--- About this exercise ---
All lines from the one bearing "building: [25,330,65,371] -> none" through the end of the data below must be printed exactly as they stand, with pictures removed.

--- Given data ---

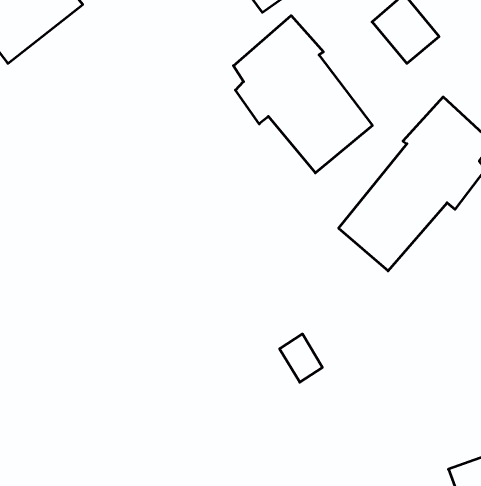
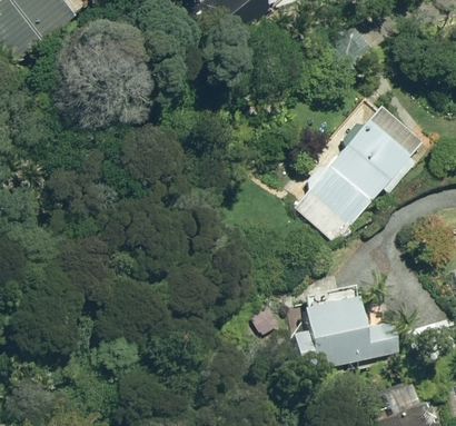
building: [233,16,372,173] -> none
building: none -> [304,293,399,368]

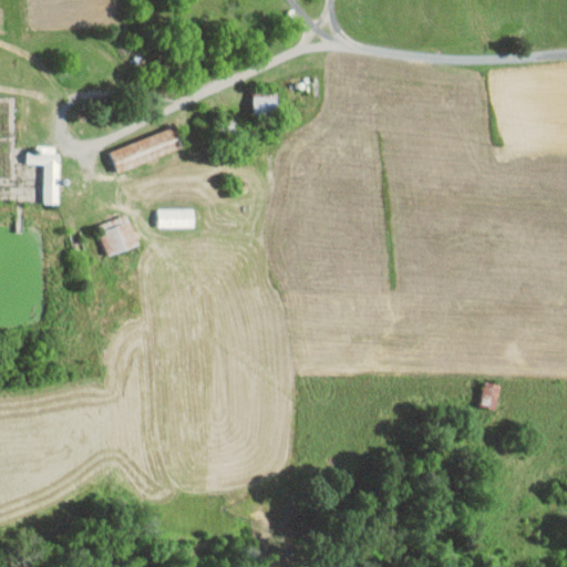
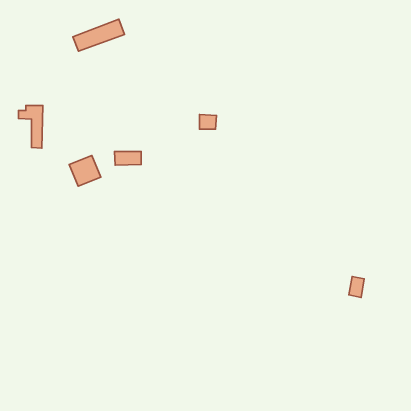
building: [252,96,276,116] -> [199,115,216,129]
building: [110,127,181,172] -> [73,19,124,51]

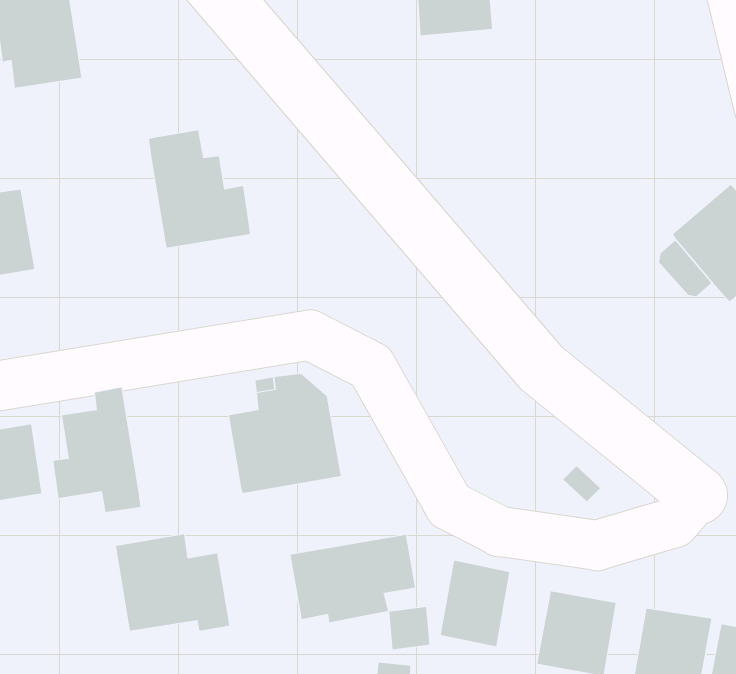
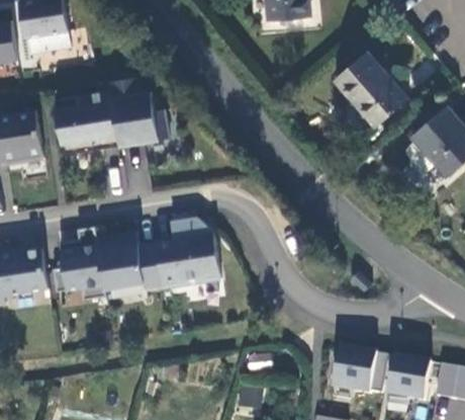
building: none -> [334,52,406,128]
building: none -> [53,90,117,154]
building: [115,534,230,631] -> [94,231,161,287]
building: [290,534,416,623] -> none
building: [440,560,510,647] -> none

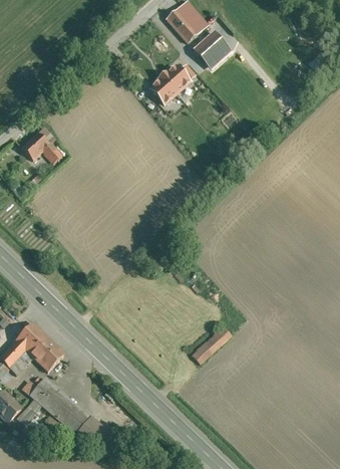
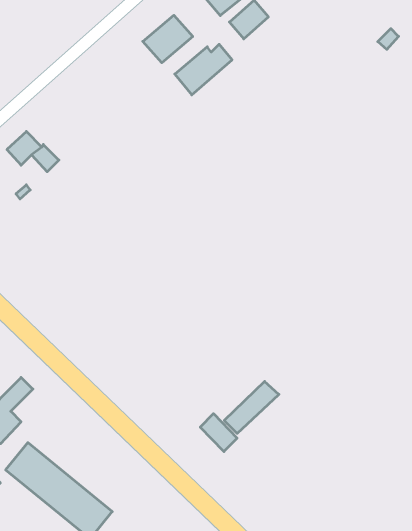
building: none -> [143,15,193,63]
building: [25,330,65,371] -> none
building: none -> [200,414,237,452]

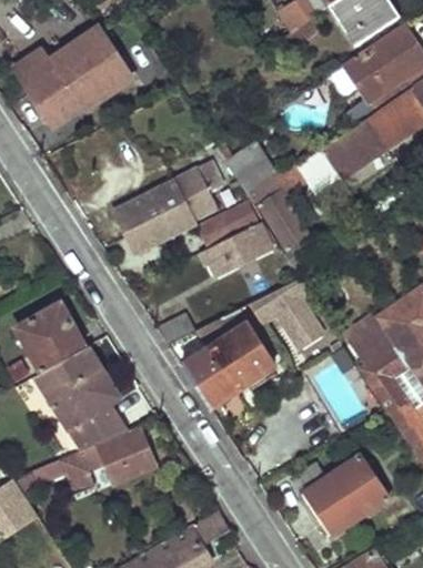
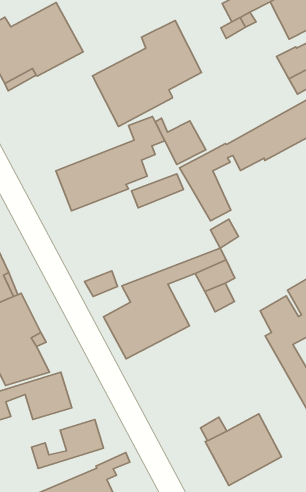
building: none -> [93,20,202,126]
building: [204,224,273,276] -> none
building: none -> [31,419,104,468]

--- Answer space ---
building: [25,330,65,371] -> none
building: none -> [200,414,237,452]

building: none -> [93,20,202,126]
building: [204,224,273,276] -> none
building: none -> [31,419,104,468]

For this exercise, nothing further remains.